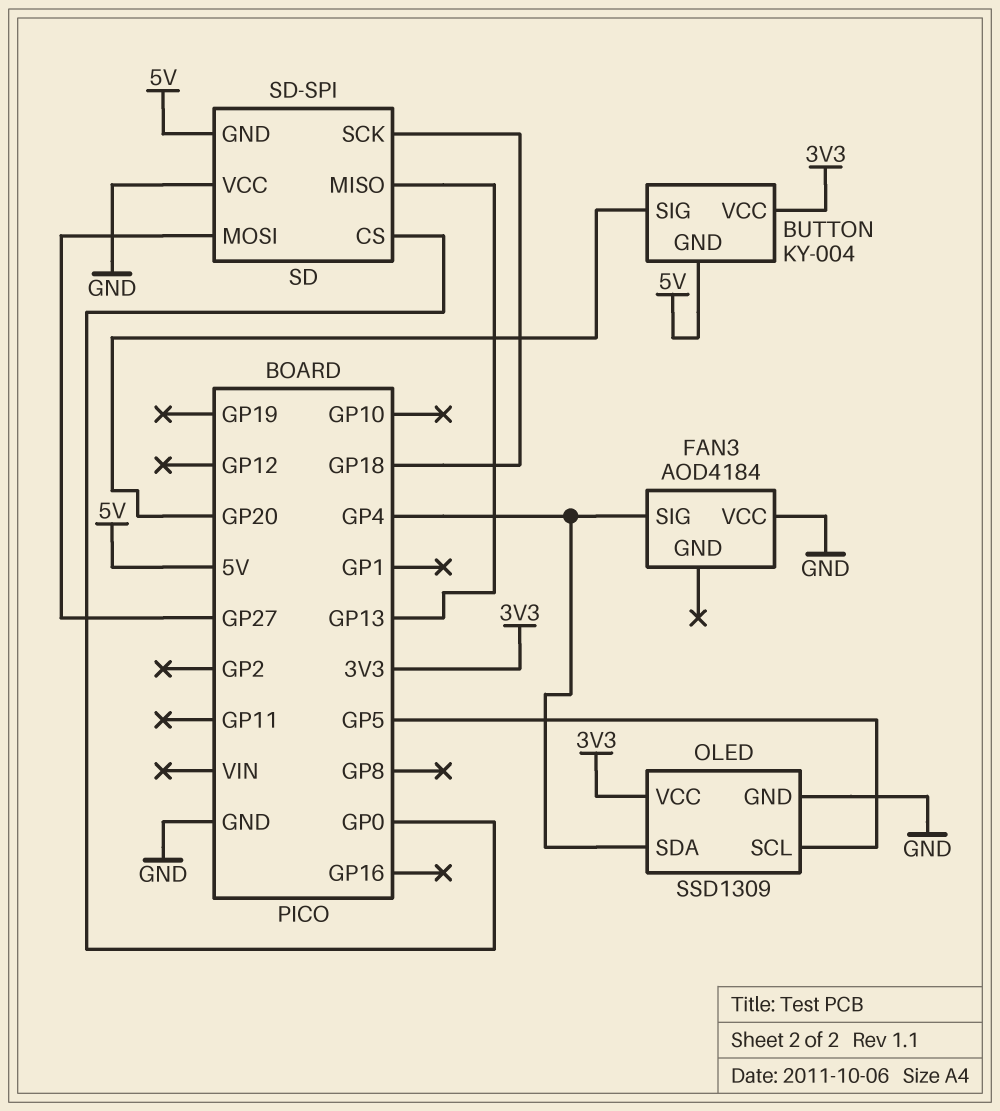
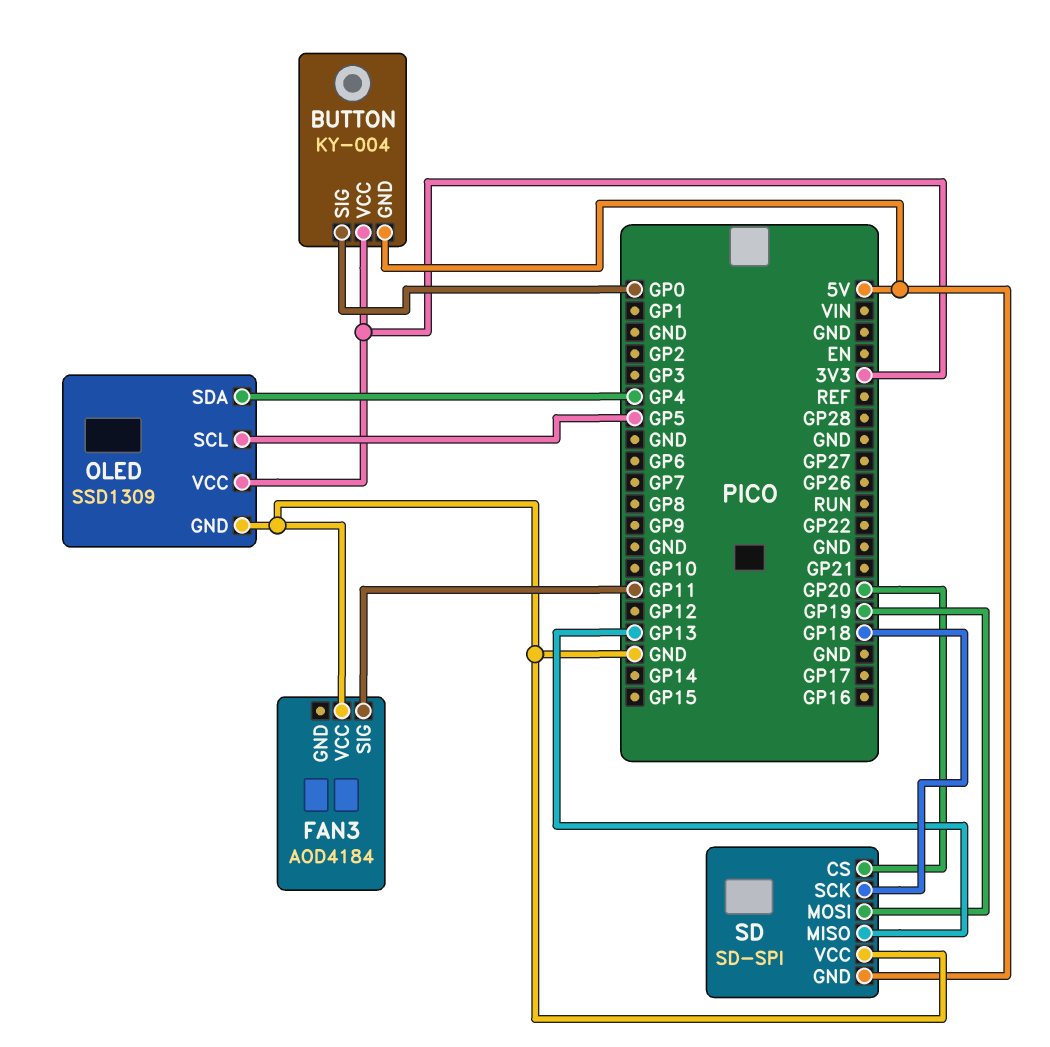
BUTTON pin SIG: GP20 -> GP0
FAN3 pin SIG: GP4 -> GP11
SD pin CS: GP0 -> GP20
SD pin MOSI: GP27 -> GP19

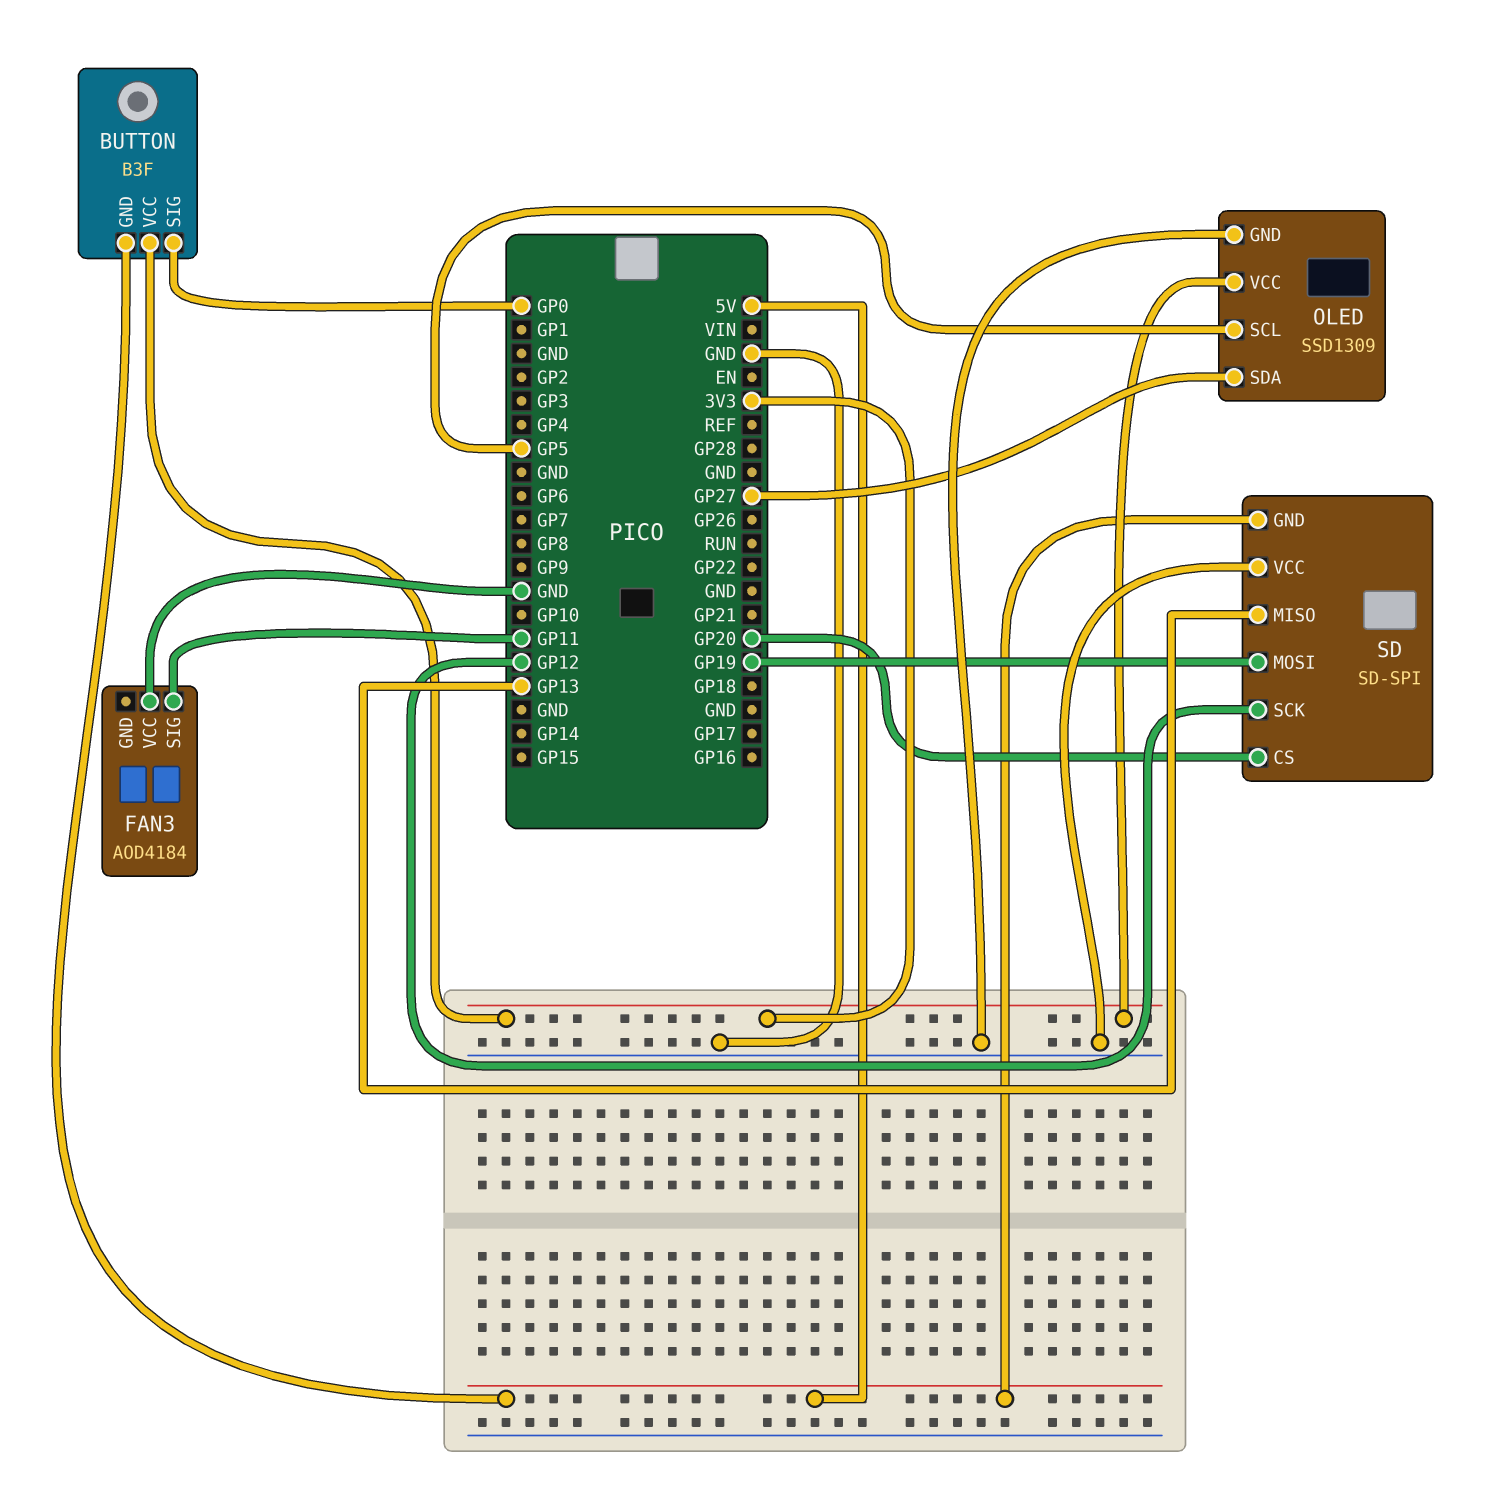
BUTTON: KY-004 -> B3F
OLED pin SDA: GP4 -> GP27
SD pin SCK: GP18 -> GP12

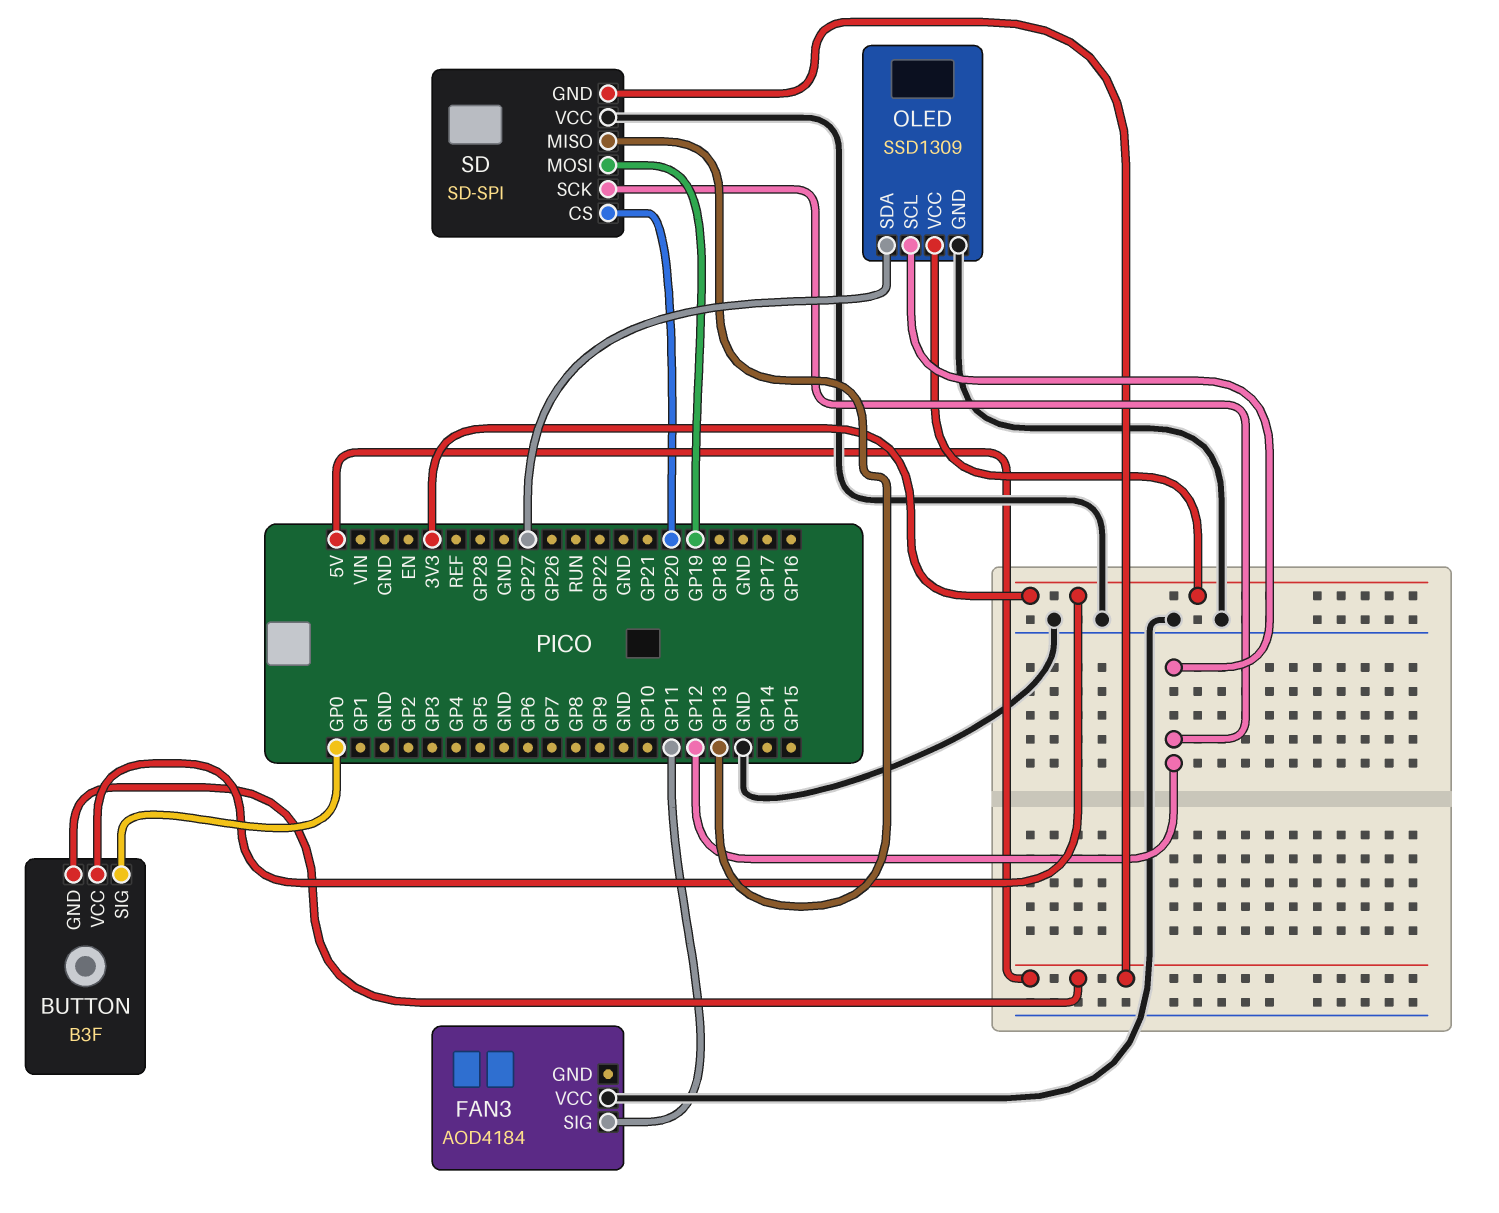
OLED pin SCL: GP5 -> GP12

* AIM OF THE EXERCISE: Copy everything in the records above except the pictures, exactly as written.

* RESULT FOR THIS EXERCISE:
BUTTON pin SIG: GP20 -> GP0
FAN3 pin SIG: GP4 -> GP11
SD pin CS: GP0 -> GP20
SD pin MOSI: GP27 -> GP19

BUTTON: KY-004 -> B3F
OLED pin SDA: GP4 -> GP27
SD pin SCK: GP18 -> GP12

OLED pin SCL: GP5 -> GP12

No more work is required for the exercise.